> Required action: The answer must be every line of the records below that holds the word "clockwise".

> Materials provided:
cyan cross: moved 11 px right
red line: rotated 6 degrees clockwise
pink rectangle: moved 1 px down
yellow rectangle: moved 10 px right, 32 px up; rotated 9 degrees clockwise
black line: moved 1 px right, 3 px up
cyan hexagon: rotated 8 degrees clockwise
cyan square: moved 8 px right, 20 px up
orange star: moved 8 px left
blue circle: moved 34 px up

> Task response:
red line: rotated 6 degrees clockwise
yellow rectangle: moved 10 px right, 32 px up; rotated 9 degrees clockwise
cyan hexagon: rotated 8 degrees clockwise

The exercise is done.